Exercise: Look for the line containing "yellow semicircle: (53, 76)" and the line containing "brown pentagon: (306, 96)" in the entries below. Copy those two and all lines between them exactly, leaving out pictures.

Data supplied:
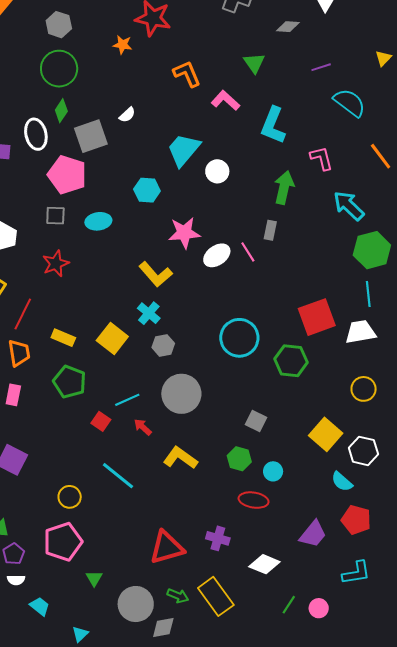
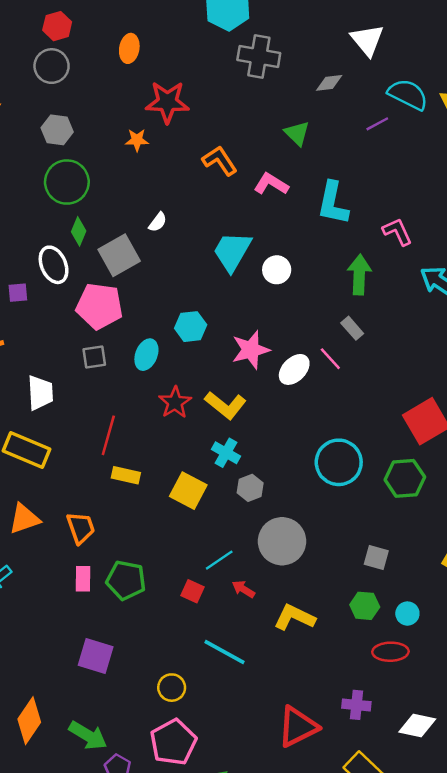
cyan semicircle: (349, 103) -> (408, 94), moved
cyan hexagon: (147, 190) -> (191, 327), moved
cyan ellipse: (98, 221) -> (146, 355), turned -50
gray rectangle: (270, 230) -> (352, 328), turned -42
red star: (56, 264) -> (175, 402), moved
red line: (23, 314) -> (108, 435), moved
yellow rectangle: (63, 338) -> (126, 475), moved
green pentagon: (70, 382) -> (126, 580), moved

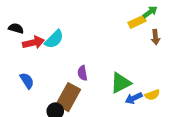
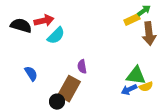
black semicircle: (16, 28) -> (21, 26), size x1.5
brown arrow: (156, 37) -> (149, 34), size x1.6
red arrow: (33, 43) -> (44, 21), moved
green triangle: (121, 83) -> (136, 76), moved, turned 35

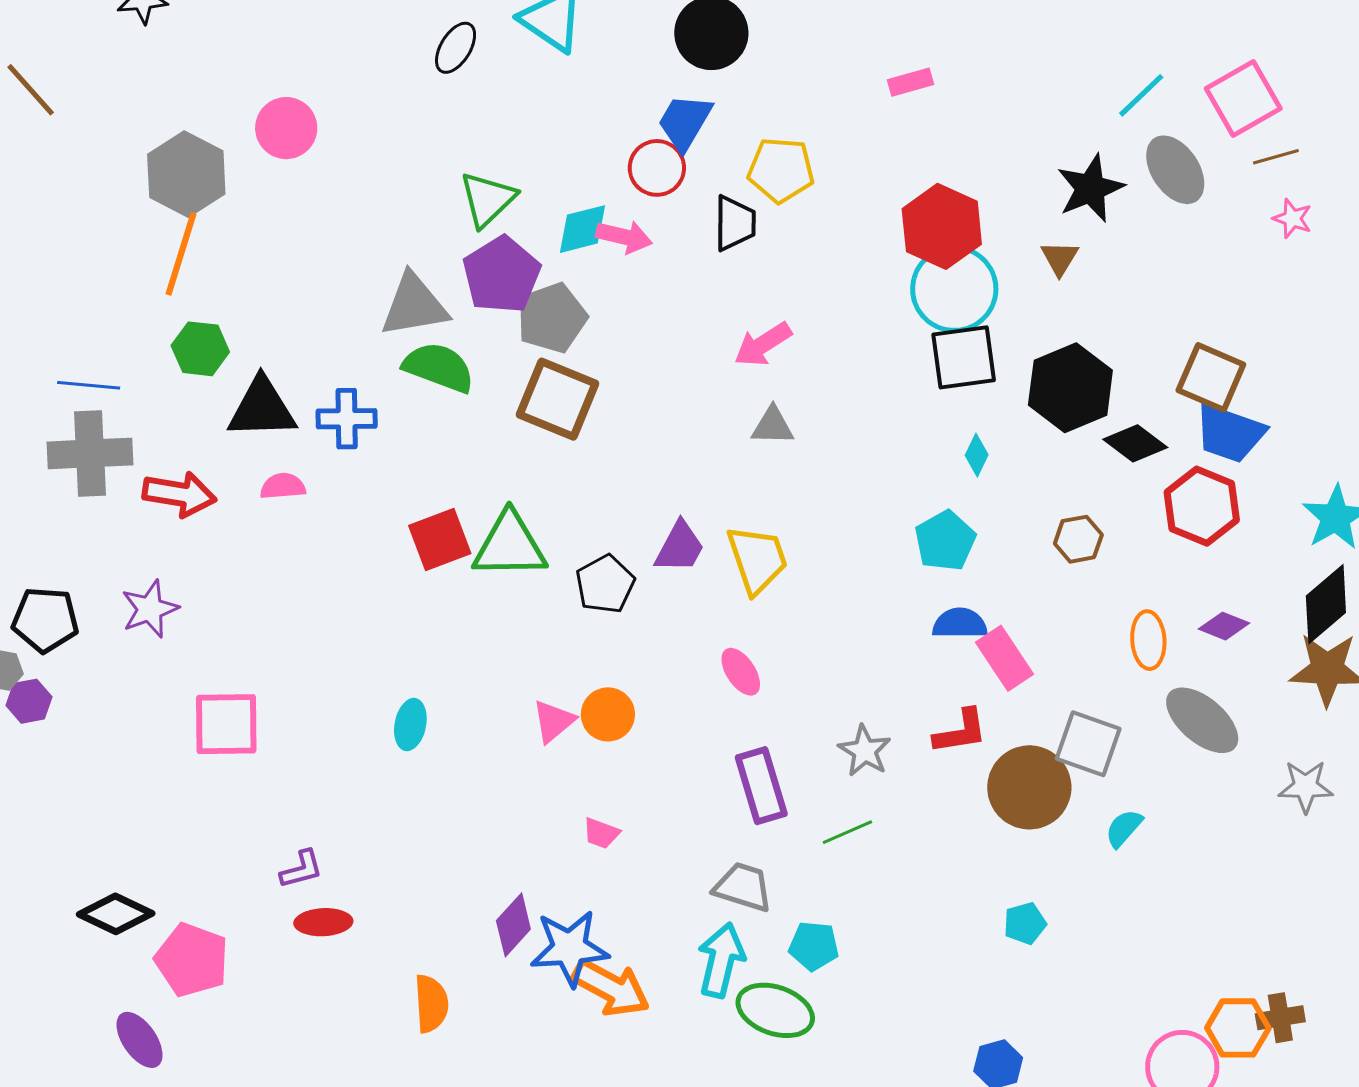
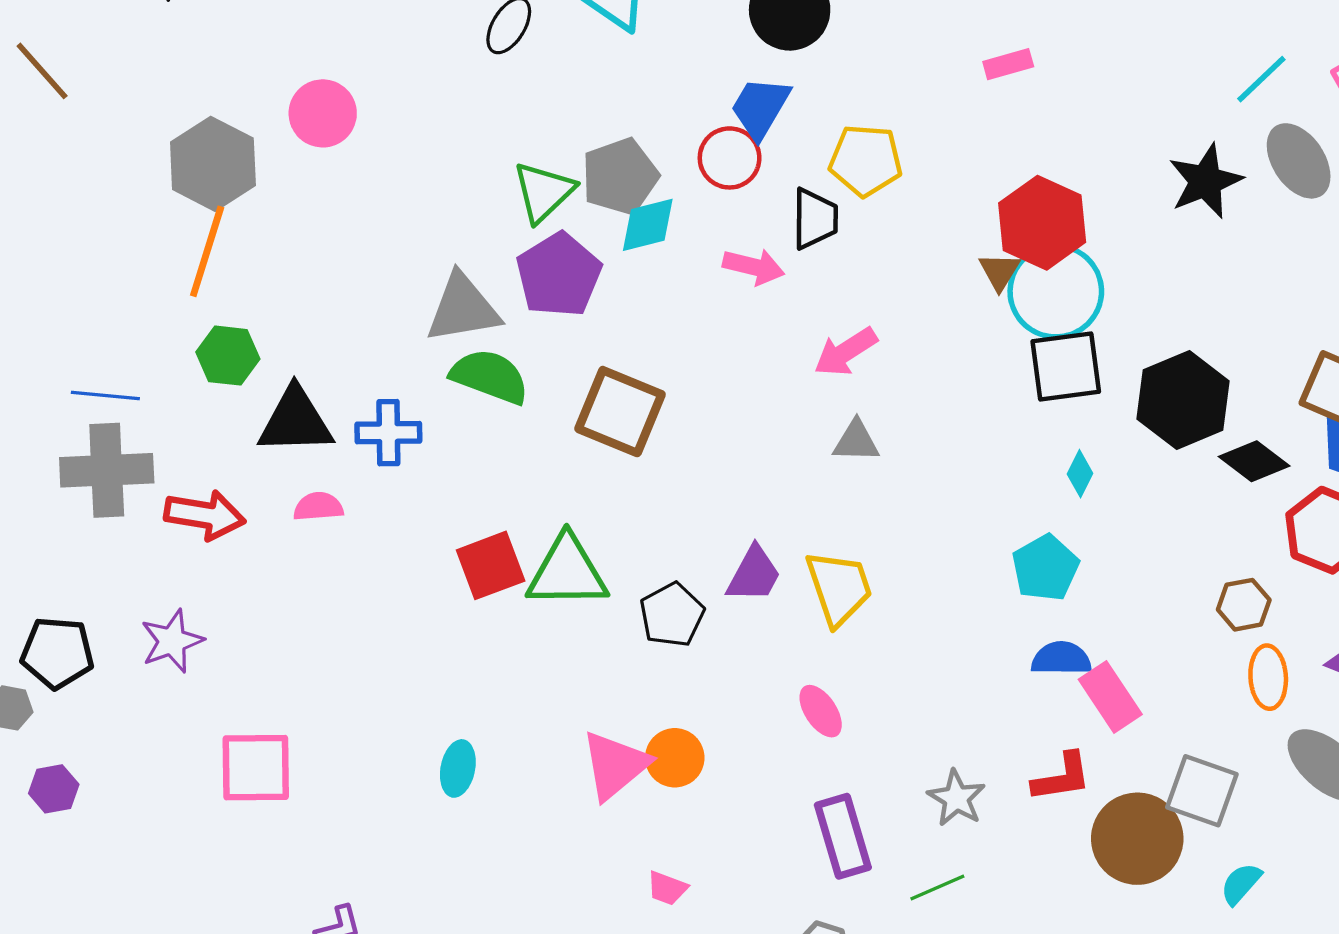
pink arrow: (624, 237) -> (754, 267), moved
brown triangle: (1060, 258) -> (999, 271), moved
gray pentagon: (552, 318) -> (620, 176), moved
brown hexagon: (1078, 539) -> (1244, 605), moved
purple hexagon: (29, 701) -> (54, 789), moved
pink triangle: (554, 721) -> (615, 765), size x1.5

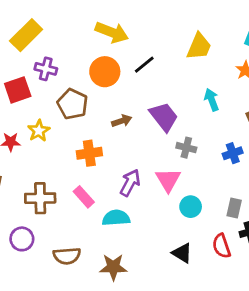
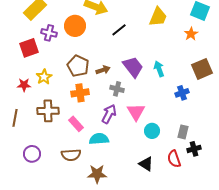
orange circle: (105, 72) -> (75, 26), moved
cyan arrow: (212, 100) -> (159, 69), moved
brown pentagon: (72, 104) -> (78, 66), moved
gray cross: (186, 148) -> (117, 89), moved
brown cross: (40, 198) -> (48, 111), moved
brown semicircle: (67, 256) -> (71, 155), moved

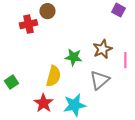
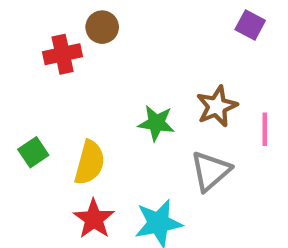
yellow semicircle: (53, 76) -> (90, 163), moved
green square: (11, 82) -> (33, 152), moved

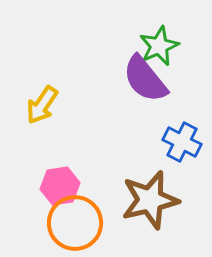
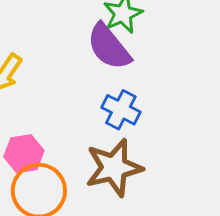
blue cross: (182, 142) -> (121, 110), moved

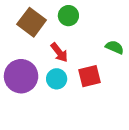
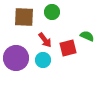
brown square: (32, 22) -> (24, 17), turned -35
red square: (90, 76) -> (68, 48), moved

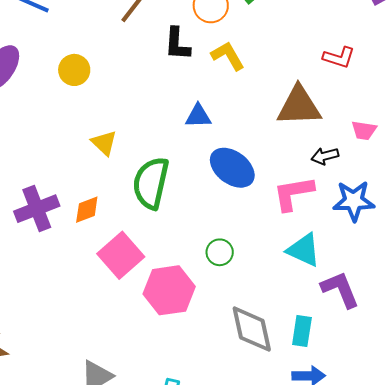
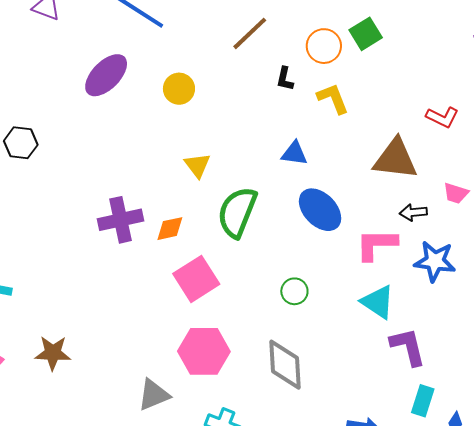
black L-shape: (177, 44) -> (285, 79), size x0.7
pink hexagon: (169, 290) -> (204, 351), moved
gray diamond: (252, 329) -> (285, 365), moved
cyan rectangle: (302, 331) -> (423, 401), moved

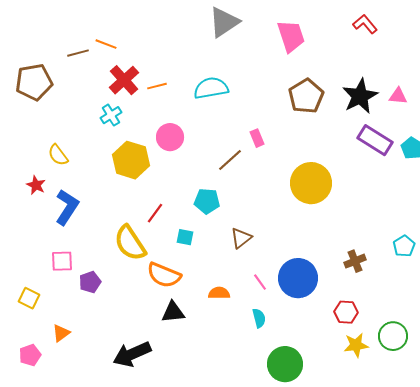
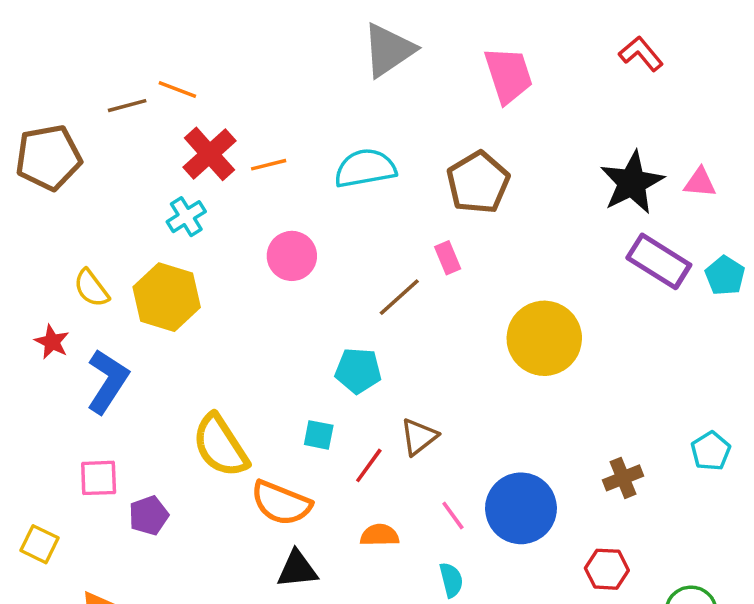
brown pentagon: (306, 96) -> (478, 183), moved
yellow hexagon: (131, 160) -> (167, 297), moved
red line: (155, 213) -> (369, 465), moved

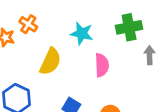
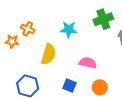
pink semicircle: (102, 65) -> (88, 63), moved, turned -66

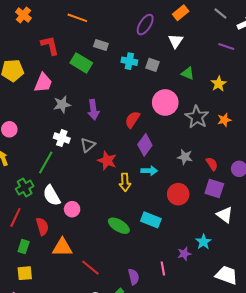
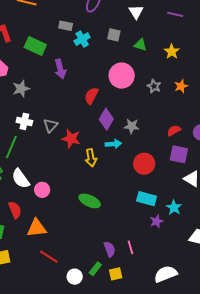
white triangle: (176, 41) -> (136, 12), moved
gray rectangle: (101, 45) -> (66, 26), moved
cyan cross: (129, 61) -> (82, 39), turned -35
gray square: (153, 65) -> (114, 35), moved
purple arrow: (93, 110) -> (60, 69), moved
gray star: (197, 117) -> (154, 86), size x0.6
gray star: (185, 157) -> (132, 126), moved
red semicircle: (212, 164) -> (174, 130), turned -80
cyan rectangle: (151, 220) -> (147, 199), moved
red line: (90, 268) -> (49, 257), moved
pink line: (163, 269) -> (131, 247), moved

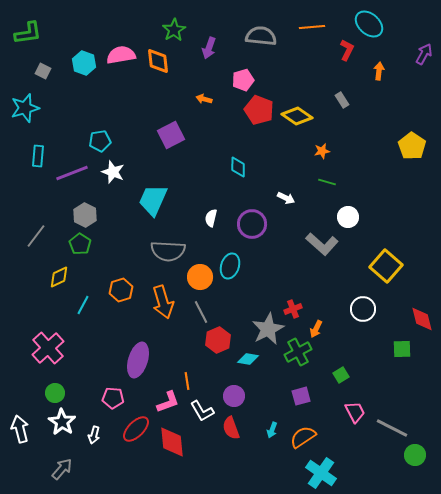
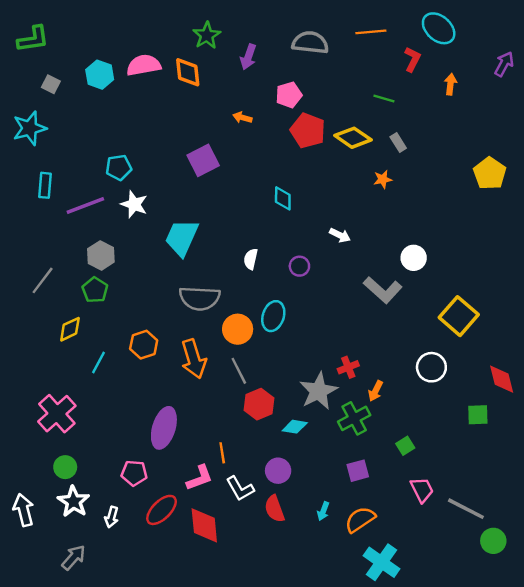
gray rectangle: (342, 100) -> (398, 142), moved
green line: (327, 182) -> (384, 98), moved
purple circle: (252, 224) -> (299, 266), size x0.6

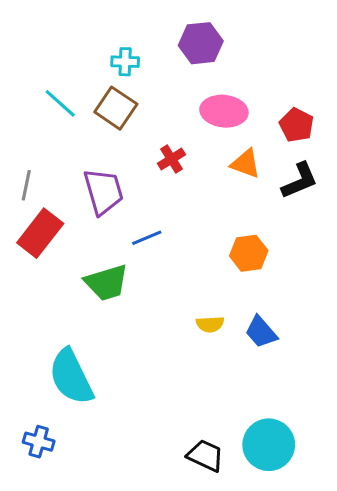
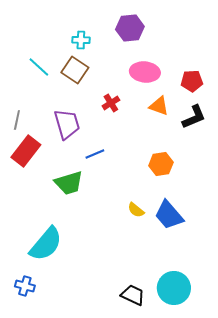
red pentagon: (297, 125) -> (192, 81), turned -30
yellow semicircle: (210, 324) -> (136, 210), turned 42
blue trapezoid: (261, 332) -> (169, 215), size x1.4
cyan semicircle: (71, 377) -> (46, 244), turned -114

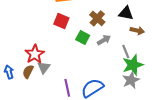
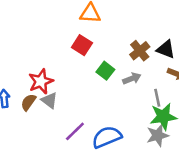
brown cross: (97, 18) -> (140, 51), moved
gray triangle: (44, 67) -> (49, 100), turned -40
purple line: (67, 88) -> (75, 131), turned 48

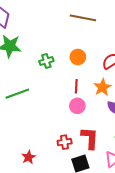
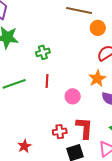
orange circle: (78, 57) -> (98, 28), moved
red line: (76, 86) -> (47, 81), moved

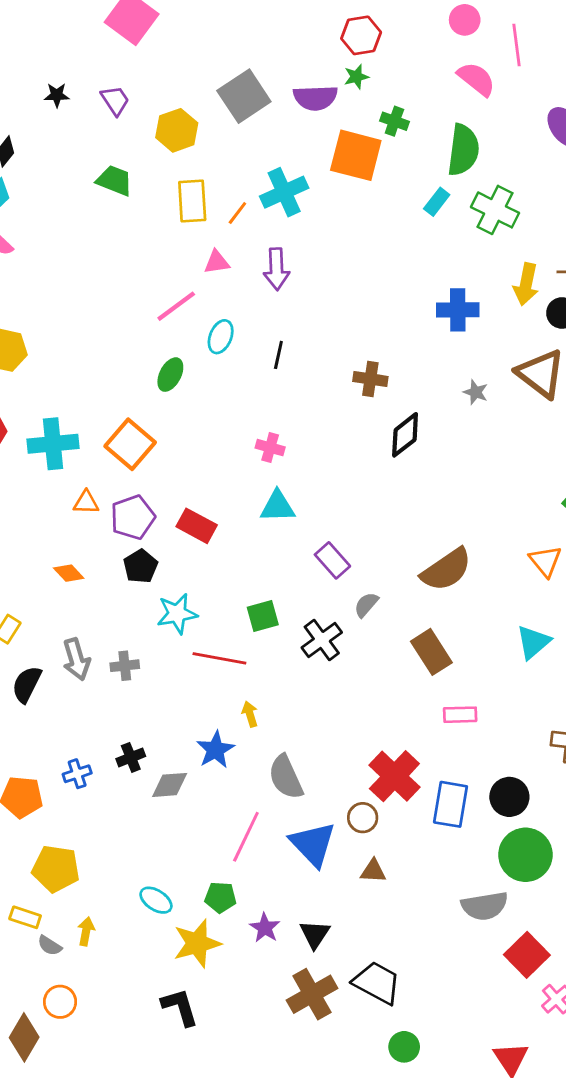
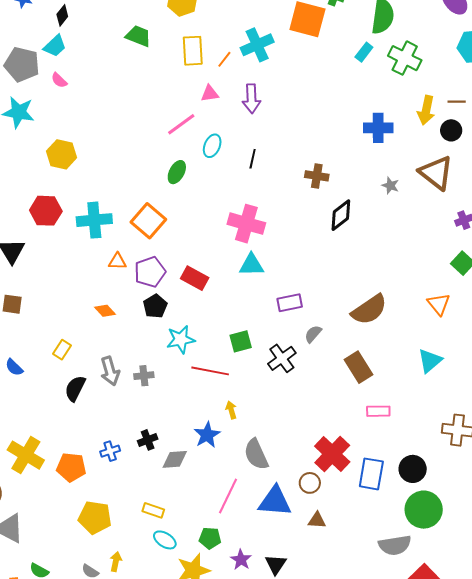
pink cross: (270, 448) -> (246, 224), size x1.8
purple rectangle: (332, 560) -> (290, 303), turned -60
blue triangle: (313, 844) -> (275, 501), turned -42
yellow rectangle: (25, 917) -> (153, 510), moved

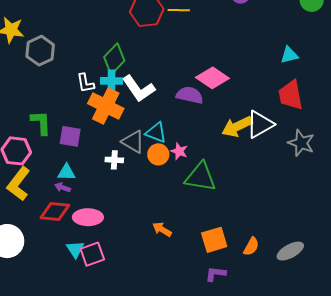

Answer box:
yellow semicircle: (53, 76) -> (90, 163), moved
green square: (11, 82) -> (33, 152), moved

blue cross: (182, 142) -> (121, 110), moved

brown square: (32, 22) -> (24, 17), turned -35
red square: (90, 76) -> (68, 48), moved

black L-shape: (177, 44) -> (285, 79), size x0.7
pink hexagon: (169, 290) -> (204, 351), moved
gray diamond: (252, 329) -> (285, 365), moved
cyan rectangle: (302, 331) -> (423, 401), moved

brown pentagon: (306, 96) -> (478, 183), moved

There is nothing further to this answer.